→ Exercise brief: Give the number of lines that contain "left" in the listing, and write nothing else.

→ The records:

/---

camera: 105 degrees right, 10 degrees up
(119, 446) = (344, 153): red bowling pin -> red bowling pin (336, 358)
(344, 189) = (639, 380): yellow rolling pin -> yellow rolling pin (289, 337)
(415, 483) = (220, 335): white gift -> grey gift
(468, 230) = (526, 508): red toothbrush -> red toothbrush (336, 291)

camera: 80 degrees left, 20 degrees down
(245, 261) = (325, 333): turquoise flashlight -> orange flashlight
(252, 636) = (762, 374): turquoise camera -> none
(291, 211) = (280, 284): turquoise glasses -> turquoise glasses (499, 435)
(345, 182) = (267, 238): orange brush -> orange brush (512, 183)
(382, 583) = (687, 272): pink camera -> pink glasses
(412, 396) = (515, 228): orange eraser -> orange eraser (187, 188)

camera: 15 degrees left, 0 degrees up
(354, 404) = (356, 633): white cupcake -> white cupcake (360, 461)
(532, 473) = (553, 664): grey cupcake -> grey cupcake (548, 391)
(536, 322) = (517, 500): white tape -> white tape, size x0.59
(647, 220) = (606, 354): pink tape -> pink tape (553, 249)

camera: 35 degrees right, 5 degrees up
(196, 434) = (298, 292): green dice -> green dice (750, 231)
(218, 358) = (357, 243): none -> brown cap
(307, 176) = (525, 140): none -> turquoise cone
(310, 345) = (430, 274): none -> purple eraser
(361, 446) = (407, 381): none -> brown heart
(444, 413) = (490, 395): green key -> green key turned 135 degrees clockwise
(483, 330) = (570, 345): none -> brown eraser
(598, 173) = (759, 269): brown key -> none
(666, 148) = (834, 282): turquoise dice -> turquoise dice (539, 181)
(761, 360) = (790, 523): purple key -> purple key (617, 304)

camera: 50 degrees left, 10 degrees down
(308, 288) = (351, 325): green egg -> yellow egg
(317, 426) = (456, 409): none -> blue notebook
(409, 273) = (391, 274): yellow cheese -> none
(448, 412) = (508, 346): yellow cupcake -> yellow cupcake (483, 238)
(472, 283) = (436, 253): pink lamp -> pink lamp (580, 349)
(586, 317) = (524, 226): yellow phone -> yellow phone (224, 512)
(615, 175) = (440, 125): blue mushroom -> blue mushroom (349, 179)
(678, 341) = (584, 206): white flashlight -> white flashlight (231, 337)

\---

→ Result: 3